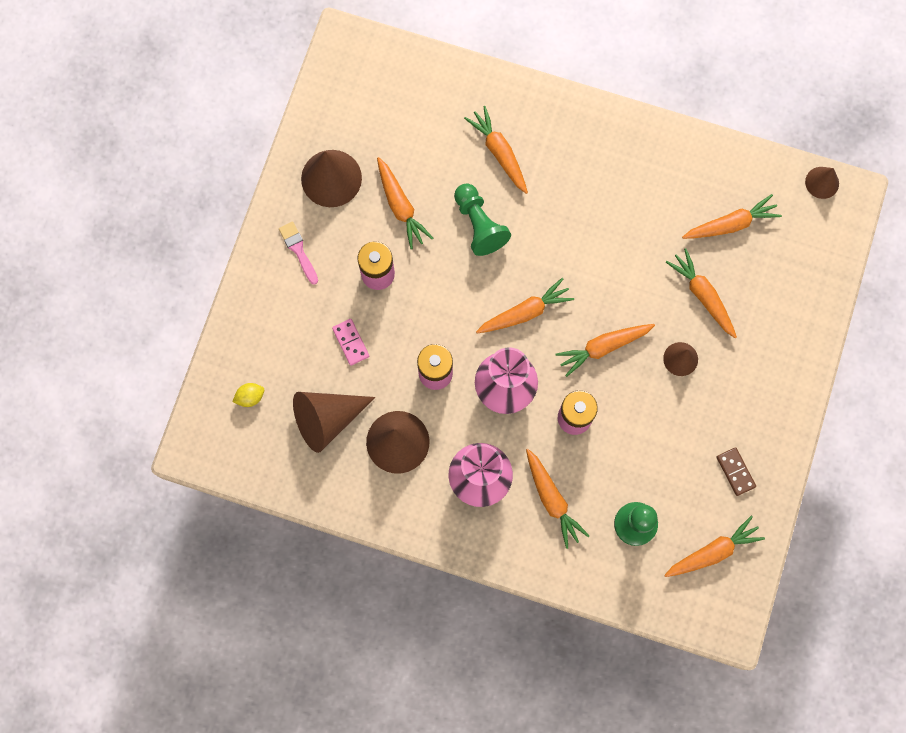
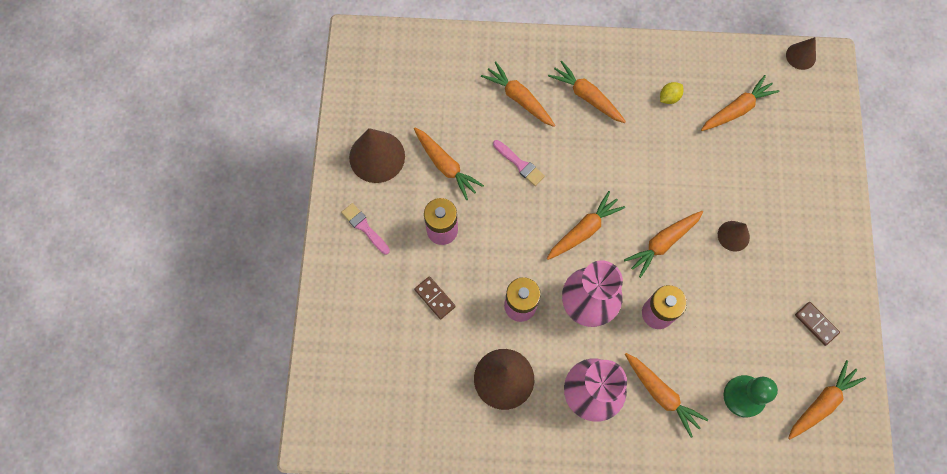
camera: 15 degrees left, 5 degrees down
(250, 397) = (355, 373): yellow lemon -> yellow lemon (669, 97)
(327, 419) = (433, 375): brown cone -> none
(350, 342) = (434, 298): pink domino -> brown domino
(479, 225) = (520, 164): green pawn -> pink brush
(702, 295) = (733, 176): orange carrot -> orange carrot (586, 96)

...

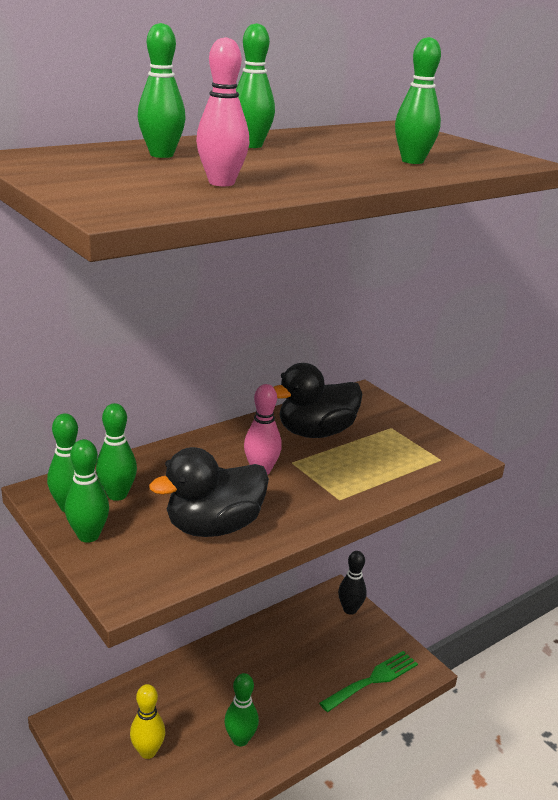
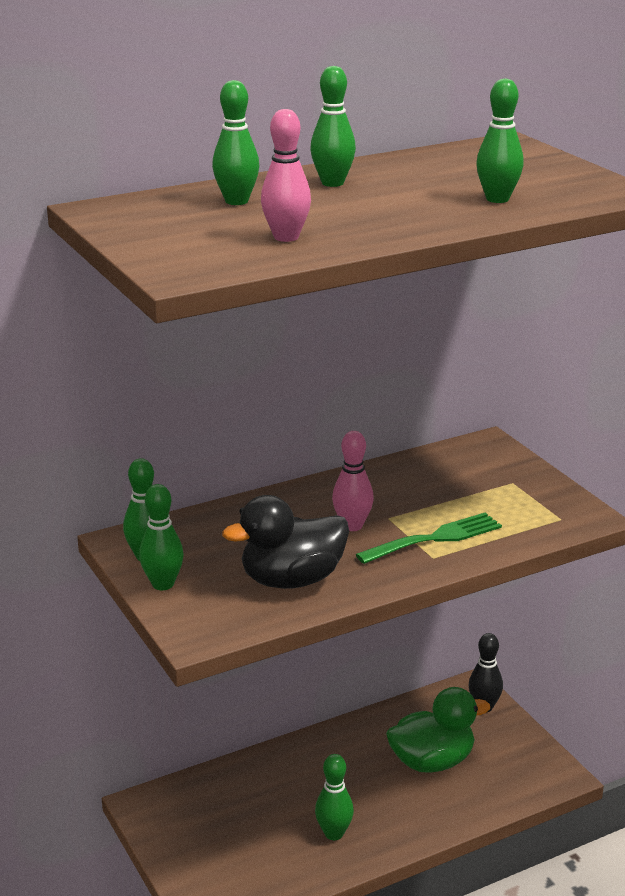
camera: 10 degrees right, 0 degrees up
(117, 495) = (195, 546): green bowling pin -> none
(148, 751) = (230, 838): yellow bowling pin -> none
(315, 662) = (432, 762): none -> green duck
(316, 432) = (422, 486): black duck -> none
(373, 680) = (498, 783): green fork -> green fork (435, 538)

--

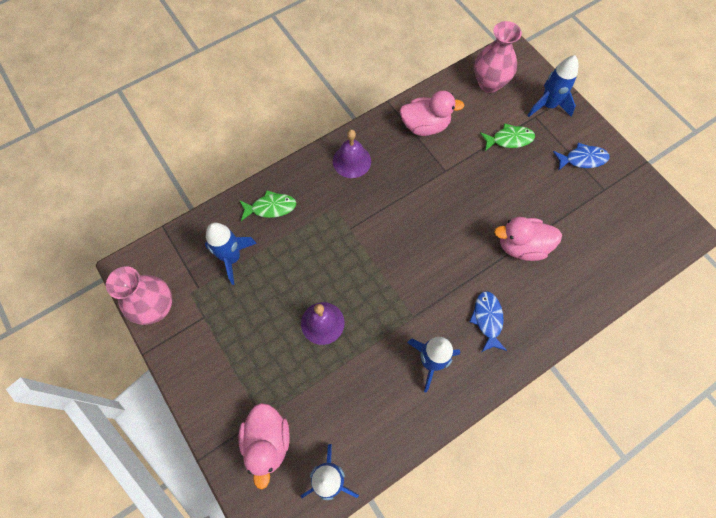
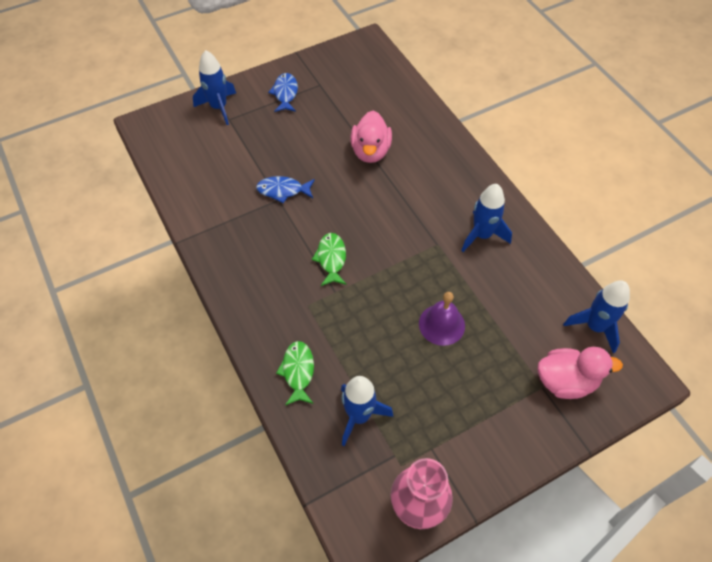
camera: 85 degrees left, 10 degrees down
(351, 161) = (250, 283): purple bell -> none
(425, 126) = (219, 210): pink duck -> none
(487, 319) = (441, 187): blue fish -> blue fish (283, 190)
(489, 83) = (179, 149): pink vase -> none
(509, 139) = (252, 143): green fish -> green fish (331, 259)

▶ _Your task_
Please copy each line of the records above in which the word "brown" can be found.

▶ _Finished exercise_
(327, 419) = (433, 375): brown cone -> none
(350, 342) = (434, 298): pink domino -> brown domino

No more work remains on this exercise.